TASK TO CARRY OUT
Write out all the records exactly, and keep any images out.

TASK INPUT

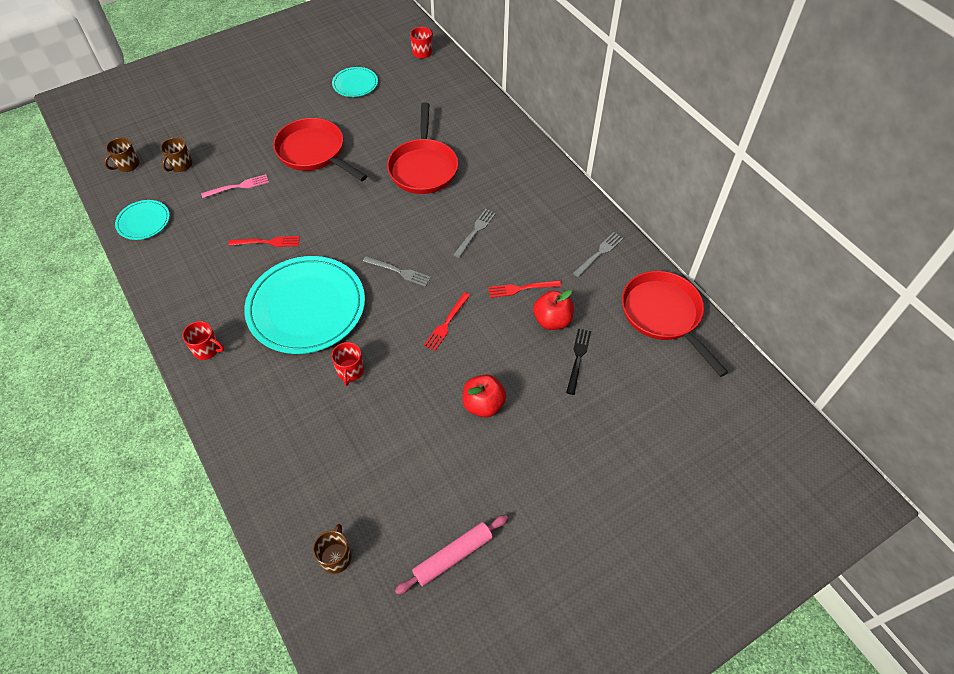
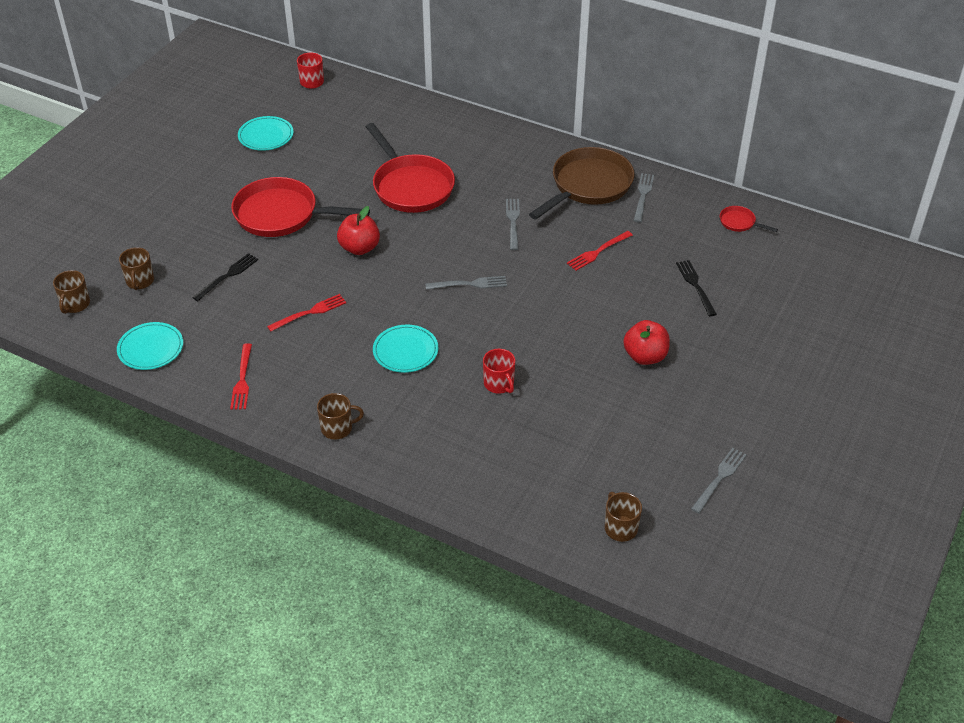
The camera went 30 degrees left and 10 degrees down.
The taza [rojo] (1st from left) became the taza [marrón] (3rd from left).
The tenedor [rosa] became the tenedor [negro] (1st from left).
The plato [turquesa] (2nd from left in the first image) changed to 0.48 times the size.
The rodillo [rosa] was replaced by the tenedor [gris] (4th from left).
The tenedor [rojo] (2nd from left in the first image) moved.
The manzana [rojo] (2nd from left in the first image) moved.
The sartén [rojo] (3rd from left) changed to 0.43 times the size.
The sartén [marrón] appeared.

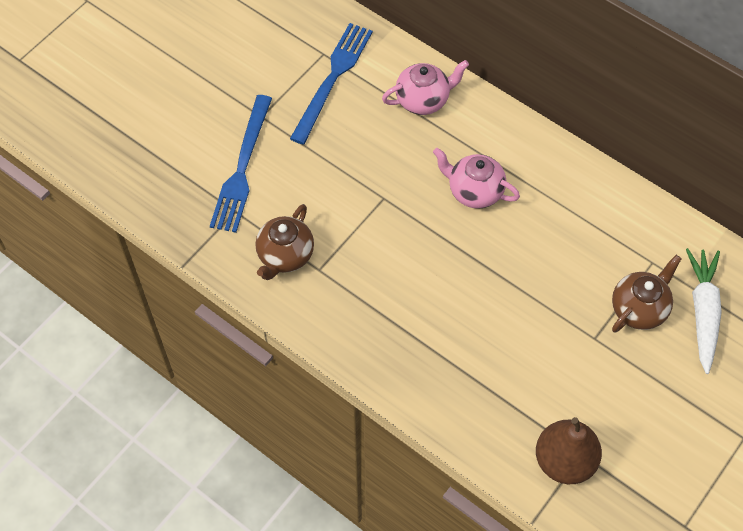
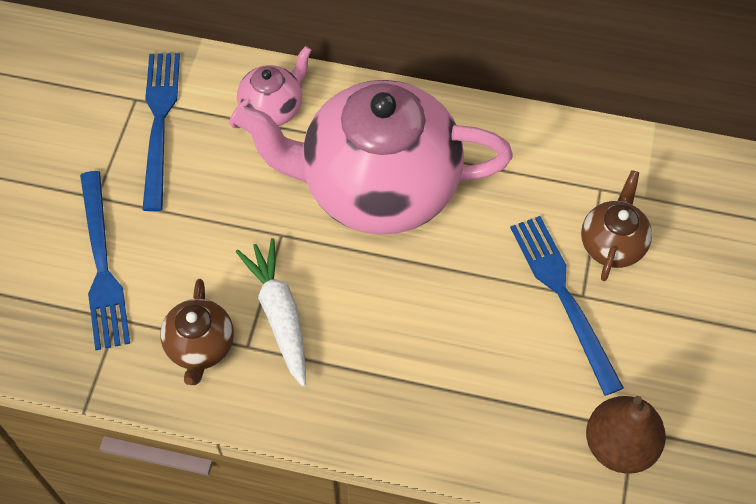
The camera went 25 degrees left and 0 degrees up.
The tetera [rosa] (2nd from left) changed to 2.32 times the size.
The zanahoria [blanco] moved.
The tenedor [azul] (3rd from left) appeared.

FINISHED TASK
The camera went 30 degrees left and 10 degrees down.
The taza [rojo] (1st from left) became the taza [marrón] (3rd from left).
The tenedor [rosa] became the tenedor [negro] (1st from left).
The plato [turquesa] (2nd from left in the first image) changed to 0.48 times the size.
The rodillo [rosa] was replaced by the tenedor [gris] (4th from left).
The tenedor [rojo] (2nd from left in the first image) moved.
The manzana [rojo] (2nd from left in the first image) moved.
The sartén [rojo] (3rd from left) changed to 0.43 times the size.
The sartén [marrón] appeared.

The camera went 25 degrees left and 0 degrees up.
The tetera [rosa] (2nd from left) changed to 2.32 times the size.
The zanahoria [blanco] moved.
The tenedor [azul] (3rd from left) appeared.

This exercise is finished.